■ **Data in this exercise**

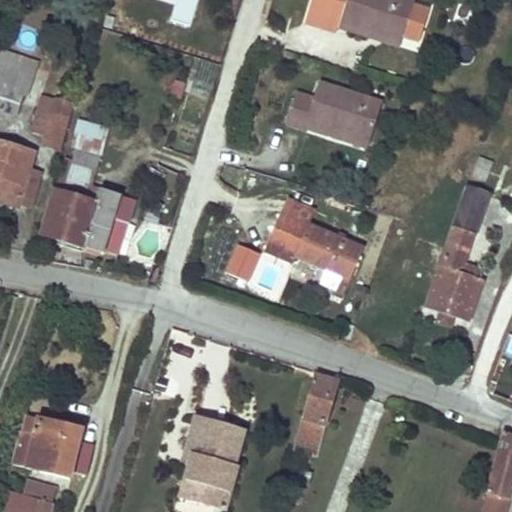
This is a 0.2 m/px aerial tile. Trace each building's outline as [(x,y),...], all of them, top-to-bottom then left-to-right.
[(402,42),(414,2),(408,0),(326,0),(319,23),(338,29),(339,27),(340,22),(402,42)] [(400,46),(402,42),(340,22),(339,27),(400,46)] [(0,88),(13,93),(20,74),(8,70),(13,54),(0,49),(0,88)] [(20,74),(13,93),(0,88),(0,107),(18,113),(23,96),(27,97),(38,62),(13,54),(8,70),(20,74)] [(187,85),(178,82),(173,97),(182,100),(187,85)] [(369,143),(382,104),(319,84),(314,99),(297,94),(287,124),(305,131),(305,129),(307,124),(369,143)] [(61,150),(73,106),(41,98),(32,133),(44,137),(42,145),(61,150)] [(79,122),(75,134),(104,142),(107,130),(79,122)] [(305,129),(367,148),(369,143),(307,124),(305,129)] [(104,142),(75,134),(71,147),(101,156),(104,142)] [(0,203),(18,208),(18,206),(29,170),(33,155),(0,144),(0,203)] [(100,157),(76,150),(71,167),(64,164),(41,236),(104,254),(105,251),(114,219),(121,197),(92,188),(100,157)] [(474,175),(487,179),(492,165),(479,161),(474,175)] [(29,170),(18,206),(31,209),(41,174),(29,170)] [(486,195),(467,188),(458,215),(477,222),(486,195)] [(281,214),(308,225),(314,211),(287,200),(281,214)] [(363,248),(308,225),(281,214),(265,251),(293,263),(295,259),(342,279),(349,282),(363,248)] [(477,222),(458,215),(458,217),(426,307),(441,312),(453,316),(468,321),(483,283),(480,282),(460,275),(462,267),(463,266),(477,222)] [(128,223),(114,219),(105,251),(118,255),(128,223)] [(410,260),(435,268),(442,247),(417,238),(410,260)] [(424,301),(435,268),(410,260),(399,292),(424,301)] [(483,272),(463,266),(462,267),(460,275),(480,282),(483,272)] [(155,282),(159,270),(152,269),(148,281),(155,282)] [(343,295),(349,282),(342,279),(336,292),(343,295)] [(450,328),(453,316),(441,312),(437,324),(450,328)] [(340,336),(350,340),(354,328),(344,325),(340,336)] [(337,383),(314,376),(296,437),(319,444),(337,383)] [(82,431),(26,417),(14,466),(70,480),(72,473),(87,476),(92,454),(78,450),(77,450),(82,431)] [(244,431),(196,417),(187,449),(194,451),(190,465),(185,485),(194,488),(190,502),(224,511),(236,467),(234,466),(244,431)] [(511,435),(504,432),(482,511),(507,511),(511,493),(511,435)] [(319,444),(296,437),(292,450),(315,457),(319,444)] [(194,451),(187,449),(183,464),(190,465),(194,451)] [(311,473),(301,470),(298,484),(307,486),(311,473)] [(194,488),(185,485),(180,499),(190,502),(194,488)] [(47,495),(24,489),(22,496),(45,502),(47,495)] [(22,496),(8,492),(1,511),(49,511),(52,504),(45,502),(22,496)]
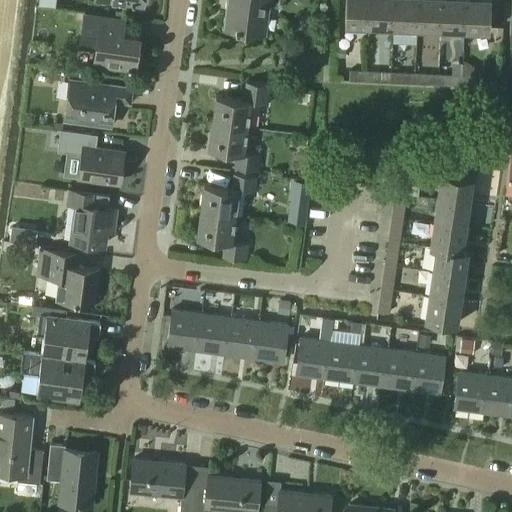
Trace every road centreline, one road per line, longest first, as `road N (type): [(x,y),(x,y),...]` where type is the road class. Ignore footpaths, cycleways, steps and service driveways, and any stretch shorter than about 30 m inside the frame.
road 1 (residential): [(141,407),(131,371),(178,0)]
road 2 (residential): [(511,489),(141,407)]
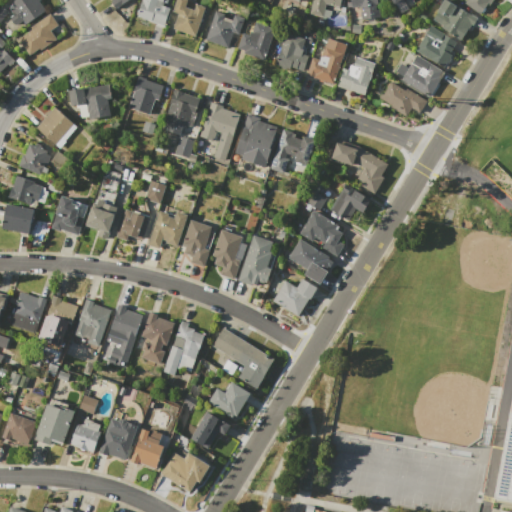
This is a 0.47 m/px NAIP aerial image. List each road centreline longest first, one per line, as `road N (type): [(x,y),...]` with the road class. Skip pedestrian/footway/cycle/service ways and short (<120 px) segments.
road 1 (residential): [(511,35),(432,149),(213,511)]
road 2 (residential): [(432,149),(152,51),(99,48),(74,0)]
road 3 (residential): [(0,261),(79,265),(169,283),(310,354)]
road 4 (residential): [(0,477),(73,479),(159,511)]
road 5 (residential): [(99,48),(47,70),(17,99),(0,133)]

■ **Task statement**
Starting at the row containing "Trace every road" and ending at the last row, arrange each line as a separate string in a JSON list, leaving out the pictures.

■ **The result**
[
  "Trace every road centreline, one road per line, longest first, as `road N (type): [(x,y),(x,y),...]` where type is the road class. Ignore footpaths, cycleways, steps and service driveways, and any stretch shorter than about 30 m inside the frame.",
  "road 1 (residential): [(141,407),(131,371),(178,0)]",
  "road 2 (residential): [(511,489),(141,407)]",
  "This is a 0.47 m/px NAIP aerial image. List each road centreline longest first, one per line, as `road N (type): [(x,y),...]` with the road class. Skip pedestrian/footway/cycle/service ways and short (<120 px) segments.",
  "road 1 (residential): [(511,35),(432,149),(213,511)]",
  "road 2 (residential): [(432,149),(152,51),(99,48),(74,0)]",
  "road 3 (residential): [(0,261),(79,265),(169,283),(310,354)]",
  "road 4 (residential): [(0,477),(73,479),(159,511)]",
  "road 5 (residential): [(99,48),(47,70),(17,99),(0,133)]"
]